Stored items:
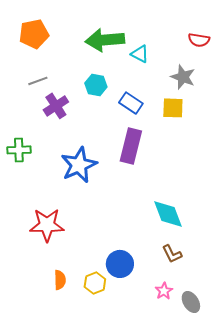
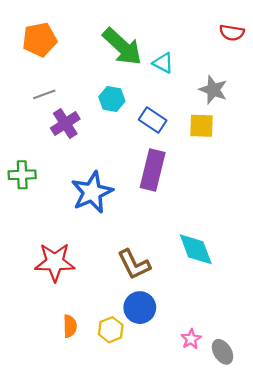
green arrow: (105, 40) -> (122, 47), turned -132
red semicircle: (199, 40) -> (232, 33), moved
brown L-shape: (172, 254) -> (134, 264), moved, size x1.4

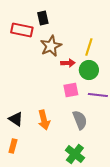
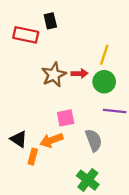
brown star: (51, 46) -> (54, 75), moved
pink square: (71, 90) -> (66, 118), moved
orange arrow: (44, 120) -> (51, 140), turned 84
orange rectangle: (13, 146) -> (33, 157), moved

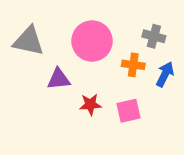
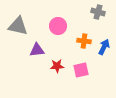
gray cross: (154, 36) -> (98, 12), moved
pink circle: (92, 41) -> (58, 26), size x0.7

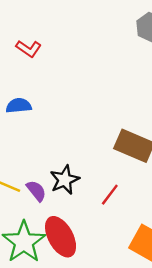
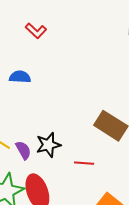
red line: (110, 195) -> (84, 163), turned 48

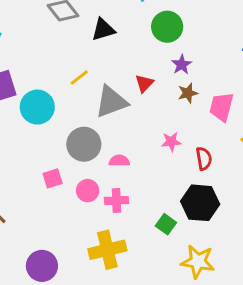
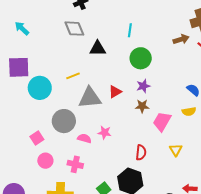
pink star: (171, 142) -> (105, 133), moved
pink square: (53, 178) -> (37, 138), turned -32
pink circle: (88, 191) -> (45, 161), moved

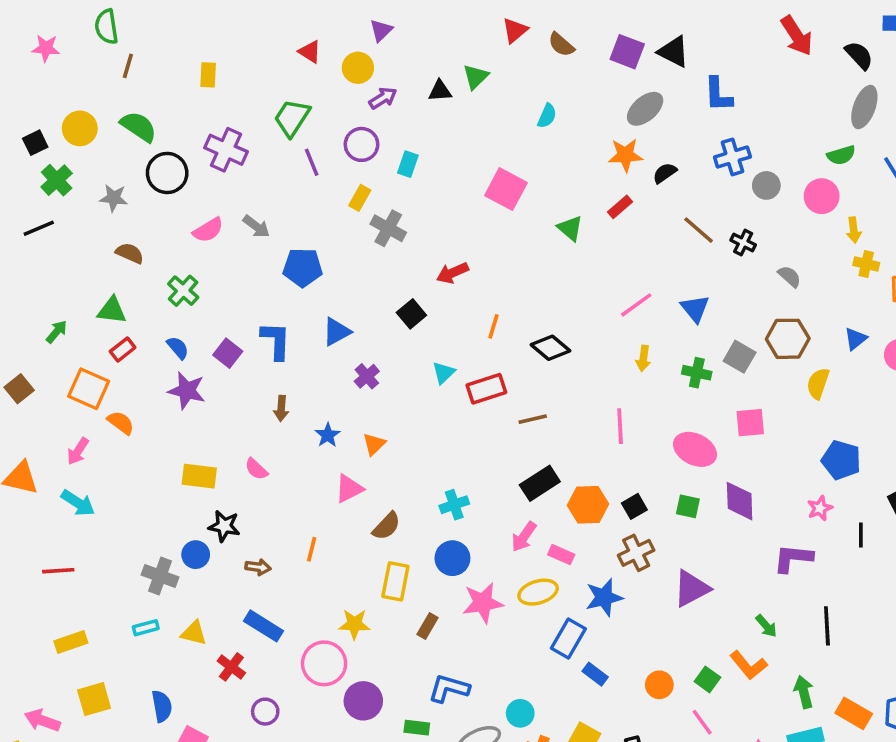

__Task__:
Here the job is to copy the stretch of records from the line containing "red semicircle: (199, 40) -> (232, 33), moved" through the line containing "pink circle: (92, 41) -> (58, 26), size x0.7", word for word. Leave every picture out.

__Task response__:
red semicircle: (199, 40) -> (232, 33), moved
brown L-shape: (172, 254) -> (134, 264), moved, size x1.4

brown star: (51, 46) -> (54, 75), moved
pink square: (71, 90) -> (66, 118), moved
orange arrow: (44, 120) -> (51, 140), turned 84
orange rectangle: (13, 146) -> (33, 157), moved

gray cross: (154, 36) -> (98, 12), moved
pink circle: (92, 41) -> (58, 26), size x0.7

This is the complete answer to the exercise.